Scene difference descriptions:

——

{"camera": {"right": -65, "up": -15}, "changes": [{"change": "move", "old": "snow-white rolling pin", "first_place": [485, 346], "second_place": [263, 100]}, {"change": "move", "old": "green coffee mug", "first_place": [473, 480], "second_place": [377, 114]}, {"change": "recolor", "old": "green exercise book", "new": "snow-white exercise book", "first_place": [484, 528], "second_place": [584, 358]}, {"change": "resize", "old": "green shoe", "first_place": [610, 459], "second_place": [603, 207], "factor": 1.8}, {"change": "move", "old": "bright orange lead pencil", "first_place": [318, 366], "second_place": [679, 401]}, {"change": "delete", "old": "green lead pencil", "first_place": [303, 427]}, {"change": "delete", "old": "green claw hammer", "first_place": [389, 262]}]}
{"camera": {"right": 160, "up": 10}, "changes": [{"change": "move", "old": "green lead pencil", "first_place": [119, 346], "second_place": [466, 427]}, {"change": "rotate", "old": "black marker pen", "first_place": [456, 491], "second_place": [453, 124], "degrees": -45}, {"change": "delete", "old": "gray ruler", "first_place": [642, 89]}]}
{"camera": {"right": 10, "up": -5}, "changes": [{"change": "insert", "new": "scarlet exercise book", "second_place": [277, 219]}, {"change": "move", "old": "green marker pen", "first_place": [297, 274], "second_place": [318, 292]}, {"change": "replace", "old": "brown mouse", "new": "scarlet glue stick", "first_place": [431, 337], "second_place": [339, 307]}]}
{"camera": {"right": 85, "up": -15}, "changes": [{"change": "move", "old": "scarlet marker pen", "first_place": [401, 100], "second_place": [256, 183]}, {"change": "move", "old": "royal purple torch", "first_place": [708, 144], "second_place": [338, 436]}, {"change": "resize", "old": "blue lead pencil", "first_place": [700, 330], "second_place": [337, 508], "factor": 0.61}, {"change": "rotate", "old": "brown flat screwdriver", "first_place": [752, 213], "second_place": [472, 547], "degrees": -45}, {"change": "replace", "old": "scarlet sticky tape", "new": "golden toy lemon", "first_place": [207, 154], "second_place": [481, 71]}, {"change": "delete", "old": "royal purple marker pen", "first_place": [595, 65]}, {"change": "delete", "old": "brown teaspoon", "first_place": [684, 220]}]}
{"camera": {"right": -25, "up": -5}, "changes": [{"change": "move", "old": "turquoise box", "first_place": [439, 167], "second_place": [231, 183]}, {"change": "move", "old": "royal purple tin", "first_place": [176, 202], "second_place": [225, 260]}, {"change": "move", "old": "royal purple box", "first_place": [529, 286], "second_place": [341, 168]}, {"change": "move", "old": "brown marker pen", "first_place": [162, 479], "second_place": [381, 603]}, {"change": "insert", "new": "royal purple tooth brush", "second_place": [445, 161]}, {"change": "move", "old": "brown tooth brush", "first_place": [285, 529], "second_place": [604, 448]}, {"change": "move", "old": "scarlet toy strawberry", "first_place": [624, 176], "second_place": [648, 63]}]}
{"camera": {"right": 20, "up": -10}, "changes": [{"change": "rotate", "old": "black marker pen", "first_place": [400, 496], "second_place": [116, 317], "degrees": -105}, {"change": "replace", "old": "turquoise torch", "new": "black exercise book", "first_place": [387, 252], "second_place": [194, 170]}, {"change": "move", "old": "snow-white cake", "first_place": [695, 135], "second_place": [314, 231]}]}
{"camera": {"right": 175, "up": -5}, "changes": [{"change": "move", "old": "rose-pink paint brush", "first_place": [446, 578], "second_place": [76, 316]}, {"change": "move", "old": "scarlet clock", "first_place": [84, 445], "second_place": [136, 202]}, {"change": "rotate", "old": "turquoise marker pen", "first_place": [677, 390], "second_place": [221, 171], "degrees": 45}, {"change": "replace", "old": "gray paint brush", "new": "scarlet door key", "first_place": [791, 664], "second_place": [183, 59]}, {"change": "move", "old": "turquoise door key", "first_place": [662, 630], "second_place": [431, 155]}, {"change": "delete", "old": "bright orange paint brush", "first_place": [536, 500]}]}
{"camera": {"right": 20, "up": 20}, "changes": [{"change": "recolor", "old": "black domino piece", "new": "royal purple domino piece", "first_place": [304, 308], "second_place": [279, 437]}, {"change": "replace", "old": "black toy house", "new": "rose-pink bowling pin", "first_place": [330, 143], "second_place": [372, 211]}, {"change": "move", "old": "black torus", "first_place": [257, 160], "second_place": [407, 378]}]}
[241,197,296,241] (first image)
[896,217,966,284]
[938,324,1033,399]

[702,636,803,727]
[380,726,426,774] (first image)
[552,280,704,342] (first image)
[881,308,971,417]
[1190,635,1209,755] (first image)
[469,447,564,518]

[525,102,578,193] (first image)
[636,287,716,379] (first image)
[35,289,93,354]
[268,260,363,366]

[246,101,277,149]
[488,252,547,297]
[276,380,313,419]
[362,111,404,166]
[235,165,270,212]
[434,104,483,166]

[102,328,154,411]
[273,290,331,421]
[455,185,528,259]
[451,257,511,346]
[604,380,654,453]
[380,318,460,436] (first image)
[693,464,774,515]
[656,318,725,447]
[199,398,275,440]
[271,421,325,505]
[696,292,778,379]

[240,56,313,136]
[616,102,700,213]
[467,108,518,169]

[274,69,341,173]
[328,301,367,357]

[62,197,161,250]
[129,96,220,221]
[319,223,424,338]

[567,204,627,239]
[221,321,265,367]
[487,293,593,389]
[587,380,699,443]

——

## Description of the task
Write out every line from the records above, word for word.

## Written answer
{"camera": {"right": -65, "up": -15}, "changes": [{"change": "move", "old": "snow-white rolling pin", "first_place": [485, 346], "second_place": [263, 100]}, {"change": "move", "old": "green coffee mug", "first_place": [473, 480], "second_place": [377, 114]}, {"change": "recolor", "old": "green exercise book", "new": "snow-white exercise book", "first_place": [484, 528], "second_place": [584, 358]}, {"change": "resize", "old": "green shoe", "first_place": [610, 459], "second_place": [603, 207], "factor": 1.8}, {"change": "move", "old": "bright orange lead pencil", "first_place": [318, 366], "second_place": [679, 401]}, {"change": "delete", "old": "green lead pencil", "first_place": [303, 427]}, {"change": "delete", "old": "green claw hammer", "first_place": [389, 262]}]}
{"camera": {"right": 160, "up": 10}, "changes": [{"change": "move", "old": "green lead pencil", "first_place": [119, 346], "second_place": [466, 427]}, {"change": "rotate", "old": "black marker pen", "first_place": [456, 491], "second_place": [453, 124], "degrees": -45}, {"change": "delete", "old": "gray ruler", "first_place": [642, 89]}]}
{"camera": {"right": 10, "up": -5}, "changes": [{"change": "insert", "new": "scarlet exercise book", "second_place": [277, 219]}, {"change": "move", "old": "green marker pen", "first_place": [297, 274], "second_place": [318, 292]}, {"change": "replace", "old": "brown mouse", "new": "scarlet glue stick", "first_place": [431, 337], "second_place": [339, 307]}]}
{"camera": {"right": 85, "up": -15}, "changes": [{"change": "move", "old": "scarlet marker pen", "first_place": [401, 100], "second_place": [256, 183]}, {"change": "move", "old": "royal purple torch", "first_place": [708, 144], "second_place": [338, 436]}, {"change": "resize", "old": "blue lead pencil", "first_place": [700, 330], "second_place": [337, 508], "factor": 0.61}, {"change": "rotate", "old": "brown flat screwdriver", "first_place": [752, 213], "second_place": [472, 547], "degrees": -45}, {"change": "replace", "old": "scarlet sticky tape", "new": "golden toy lemon", "first_place": [207, 154], "second_place": [481, 71]}, {"change": "delete", "old": "royal purple marker pen", "first_place": [595, 65]}, {"change": "delete", "old": "brown teaspoon", "first_place": [684, 220]}]}
{"camera": {"right": -25, "up": -5}, "changes": [{"change": "move", "old": "turquoise box", "first_place": [439, 167], "second_place": [231, 183]}, {"change": "move", "old": "royal purple tin", "first_place": [176, 202], "second_place": [225, 260]}, {"change": "move", "old": "royal purple box", "first_place": [529, 286], "second_place": [341, 168]}, {"change": "move", "old": "brown marker pen", "first_place": [162, 479], "second_place": [381, 603]}, {"change": "insert", "new": "royal purple tooth brush", "second_place": [445, 161]}, {"change": "move", "old": "brown tooth brush", "first_place": [285, 529], "second_place": [604, 448]}, {"change": "move", "old": "scarlet toy strawberry", "first_place": [624, 176], "second_place": [648, 63]}]}
{"camera": {"right": 20, "up": -10}, "changes": [{"change": "rotate", "old": "black marker pen", "first_place": [400, 496], "second_place": [116, 317], "degrees": -105}, {"change": "replace", "old": "turquoise torch", "new": "black exercise book", "first_place": [387, 252], "second_place": [194, 170]}, {"change": "move", "old": "snow-white cake", "first_place": [695, 135], "second_place": [314, 231]}]}
{"camera": {"right": 175, "up": -5}, "changes": [{"change": "move", "old": "rose-pink paint brush", "first_place": [446, 578], "second_place": [76, 316]}, {"change": "move", "old": "scarlet clock", "first_place": [84, 445], "second_place": [136, 202]}, {"change": "rotate", "old": "turquoise marker pen", "first_place": [677, 390], "second_place": [221, 171], "degrees": 45}, {"change": "replace", "old": "gray paint brush", "new": "scarlet door key", "first_place": [791, 664], "second_place": [183, 59]}, {"change": "move", "old": "turquoise door key", "first_place": [662, 630], "second_place": [431, 155]}, {"change": "delete", "old": "bright orange paint brush", "first_place": [536, 500]}]}
{"camera": {"right": 20, "up": 20}, "changes": [{"change": "recolor", "old": "black domino piece", "new": "royal purple domino piece", "first_place": [304, 308], "second_place": [279, 437]}, {"change": "replace", "old": "black toy house", "new": "rose-pink bowling pin", "first_place": [330, 143], "second_place": [372, 211]}, {"change": "move", "old": "black torus", "first_place": [257, 160], "second_place": [407, 378]}]}
[241,197,296,241] (first image)
[896,217,966,284]
[938,324,1033,399]

[702,636,803,727]
[380,726,426,774] (first image)
[552,280,704,342] (first image)
[881,308,971,417]
[1190,635,1209,755] (first image)
[469,447,564,518]

[525,102,578,193] (first image)
[636,287,716,379] (first image)
[35,289,93,354]
[268,260,363,366]

[246,101,277,149]
[488,252,547,297]
[276,380,313,419]
[362,111,404,166]
[235,165,270,212]
[434,104,483,166]

[102,328,154,411]
[273,290,331,421]
[455,185,528,259]
[451,257,511,346]
[604,380,654,453]
[380,318,460,436] (first image)
[693,464,774,515]
[656,318,725,447]
[199,398,275,440]
[271,421,325,505]
[696,292,778,379]

[240,56,313,136]
[616,102,700,213]
[467,108,518,169]

[274,69,341,173]
[328,301,367,357]

[62,197,161,250]
[129,96,220,221]
[319,223,424,338]

[567,204,627,239]
[221,321,265,367]
[487,293,593,389]
[587,380,699,443]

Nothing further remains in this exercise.